→ **Problem**
Look below for the line containing "grey phone: none". Output it and each remaining line of the entries exactly, and nothing else.

→ **Information given**
--

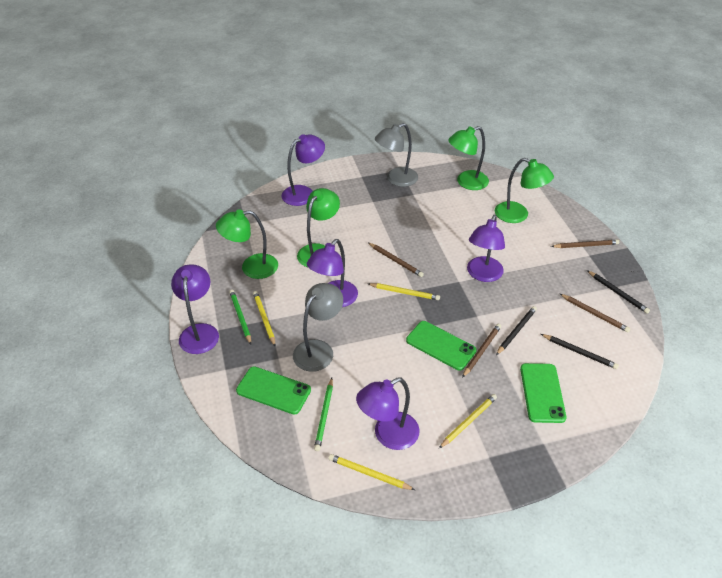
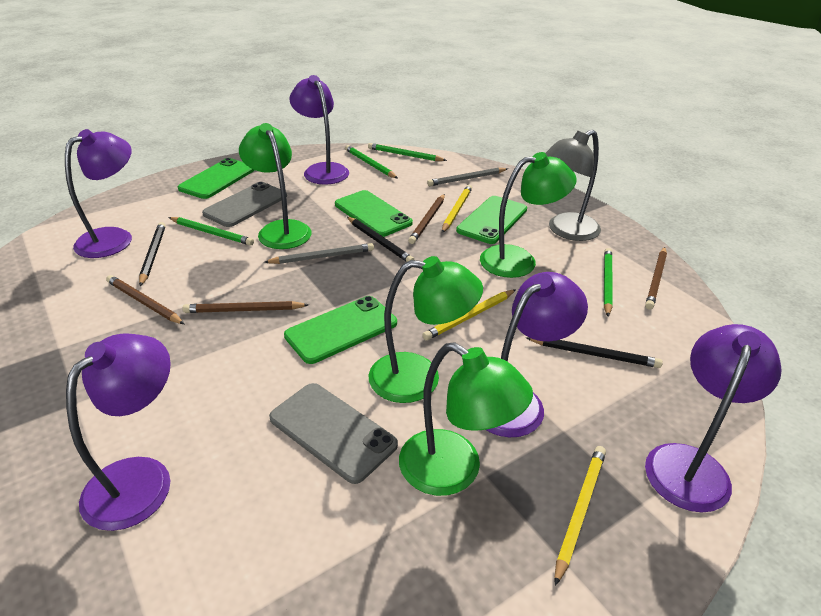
green pencil: [229,290,251,344] [314,378,333,451] = 2 -> [168,217,254,246] [345,145,398,178] [368,143,447,161] [604,248,613,317] = 4
green phone: [236,366,311,415] [406,321,477,371] [520,363,567,423] = 3 -> [178,158,255,199] [284,296,397,364] [335,190,413,237] [456,196,527,244] = 4
grey lamp: [293,283,343,372] [375,123,418,187] = 2 -> [546,130,601,241] = 1
grey pencil: none = 0 -> [264,243,374,264] [427,168,508,186] = 2
grey phone: none = 0 -> [202,182,287,227] [269,383,398,484] = 2
yellow pencil: [253,291,275,346] [328,454,415,490] [368,283,440,300] [439,394,497,448] = 4 -> [422,289,516,340] [442,185,472,233] [554,446,606,586] = 3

--

→ **Final answer**
grey phone: none = 0 -> [202,182,287,227] [269,383,398,484] = 2
yellow pencil: [253,291,275,346] [328,454,415,490] [368,283,440,300] [439,394,497,448] = 4 -> [422,289,516,340] [442,185,472,233] [554,446,606,586] = 3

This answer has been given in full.